• Assigned task: Going through the entries below, copy out each line that contains "BUSY".

• Stored data:

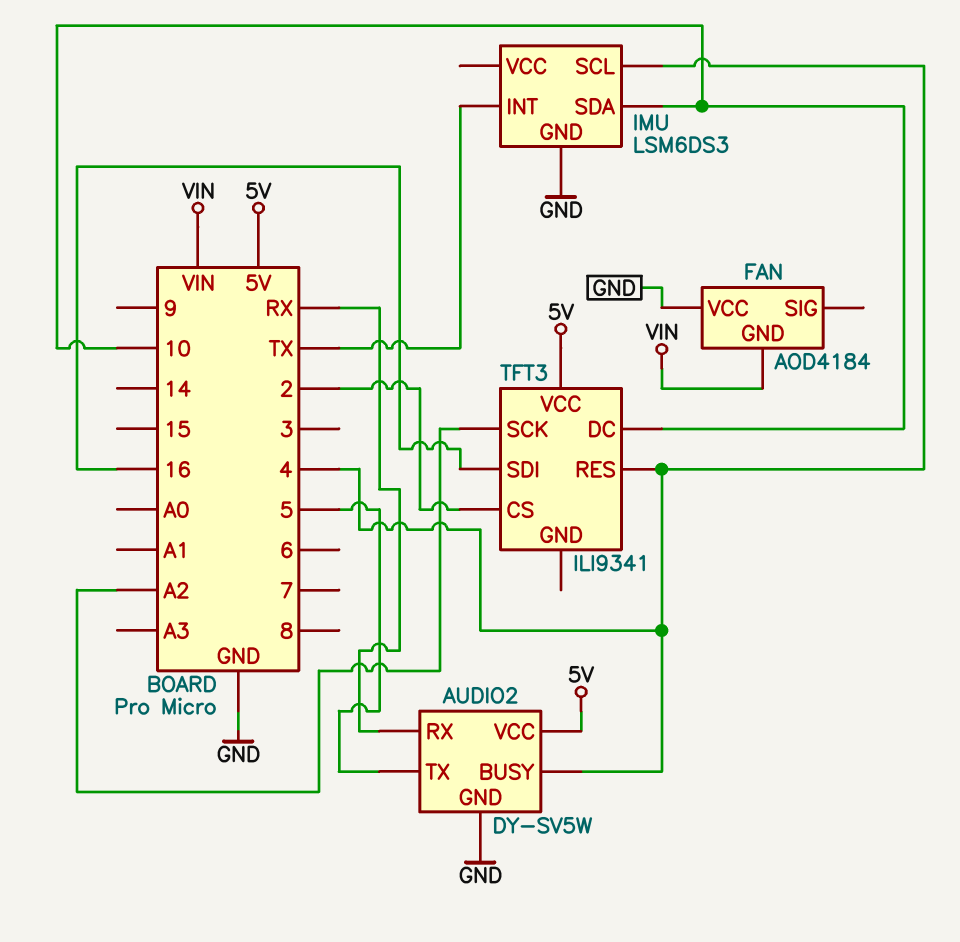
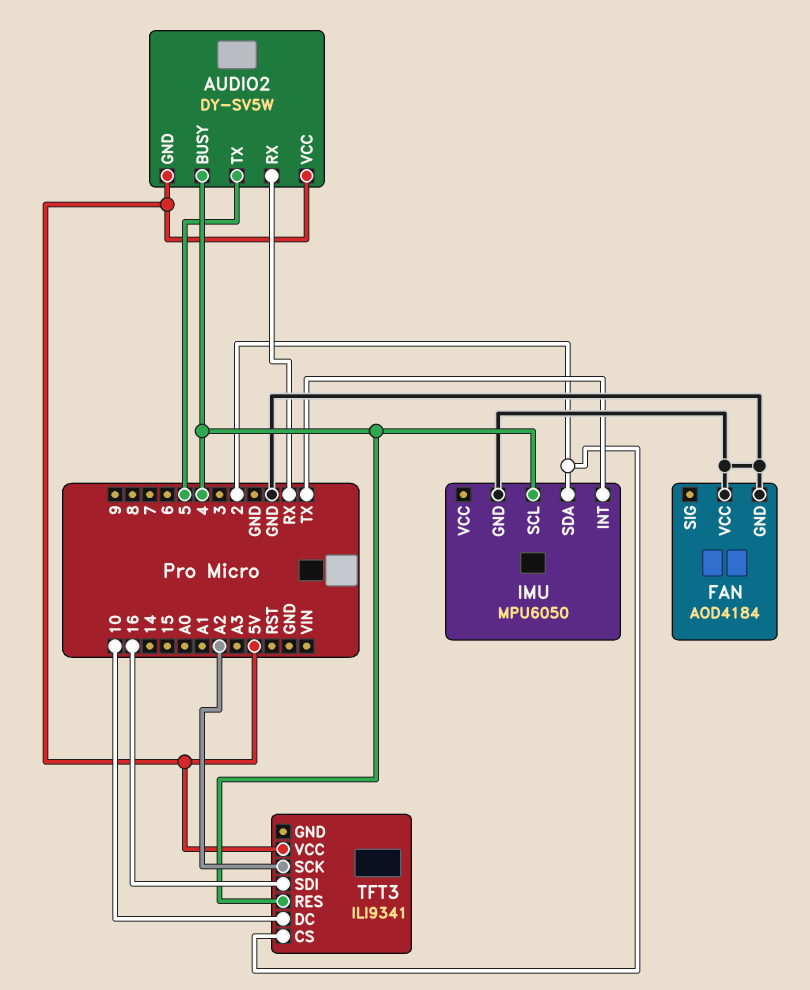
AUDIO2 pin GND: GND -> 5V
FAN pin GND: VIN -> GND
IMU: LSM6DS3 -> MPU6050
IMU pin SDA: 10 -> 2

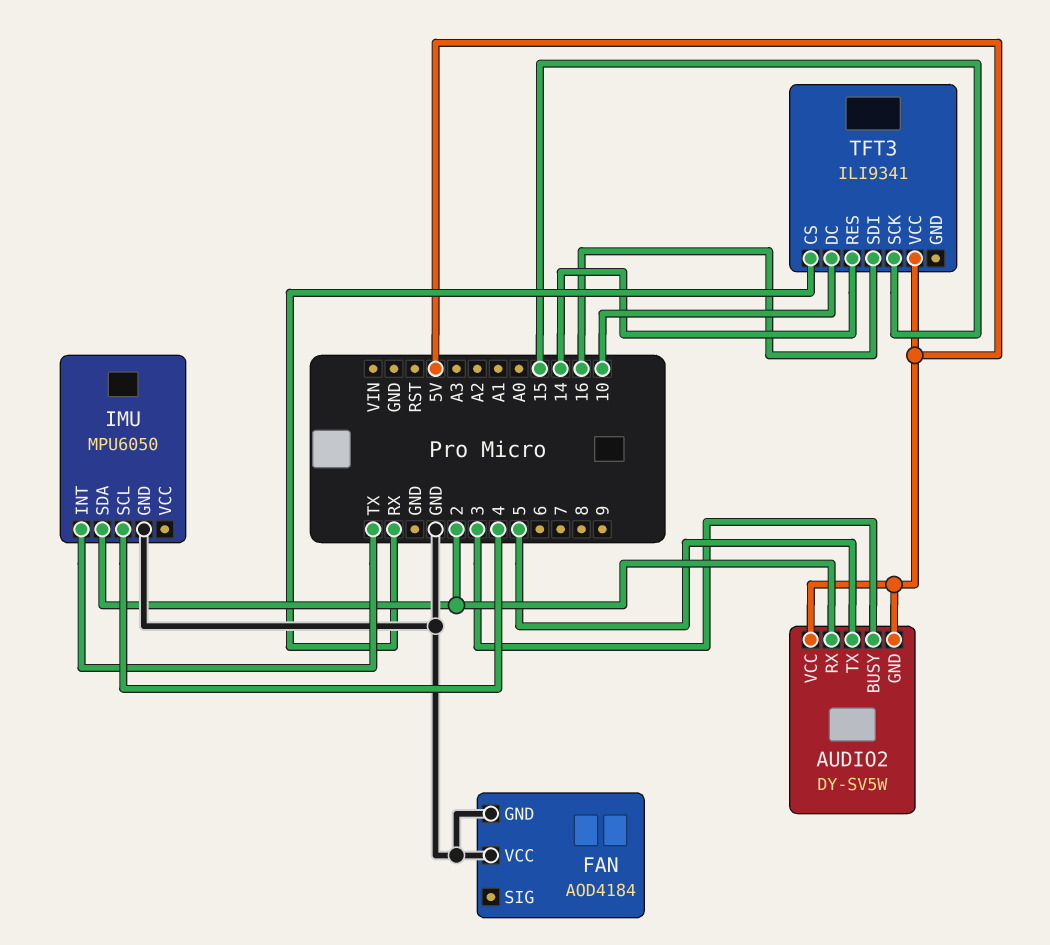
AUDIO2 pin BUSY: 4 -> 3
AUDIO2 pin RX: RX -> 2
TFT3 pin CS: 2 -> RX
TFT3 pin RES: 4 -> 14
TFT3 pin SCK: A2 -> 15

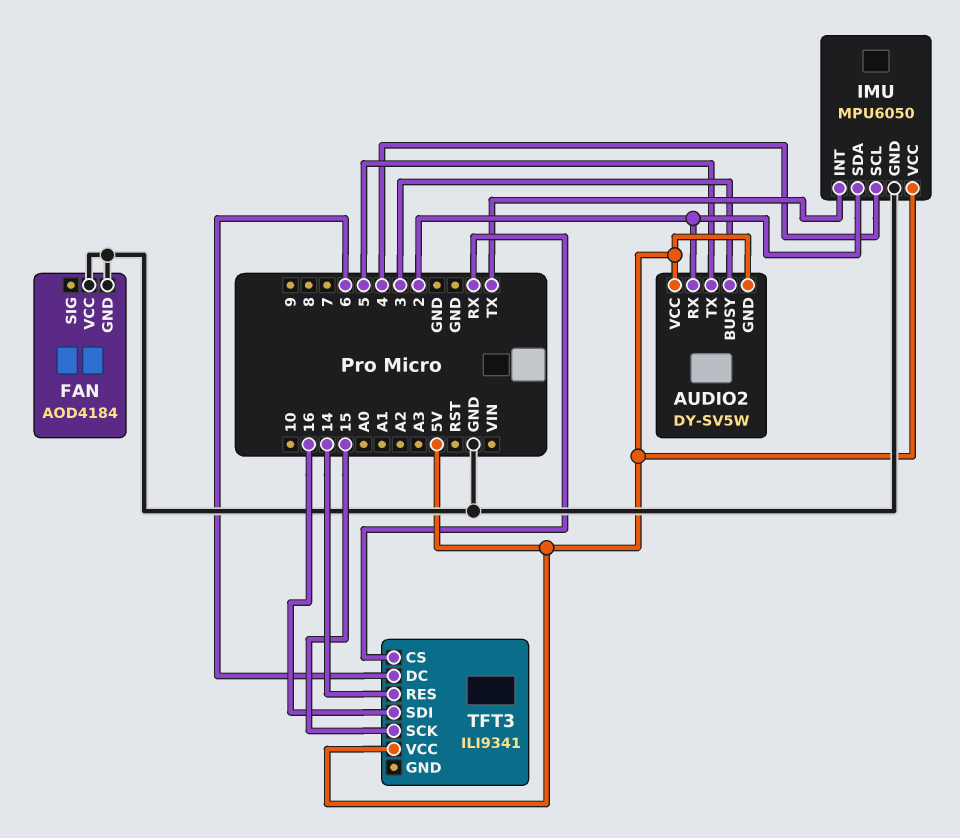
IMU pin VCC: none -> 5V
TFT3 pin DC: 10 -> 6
--
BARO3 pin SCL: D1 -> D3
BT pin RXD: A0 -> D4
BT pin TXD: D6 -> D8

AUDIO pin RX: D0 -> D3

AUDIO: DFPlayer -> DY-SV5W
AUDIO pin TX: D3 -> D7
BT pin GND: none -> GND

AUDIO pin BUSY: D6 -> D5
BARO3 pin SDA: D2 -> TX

• Solution for this problem:
AUDIO2 pin BUSY: 4 -> 3
AUDIO pin BUSY: D6 -> D5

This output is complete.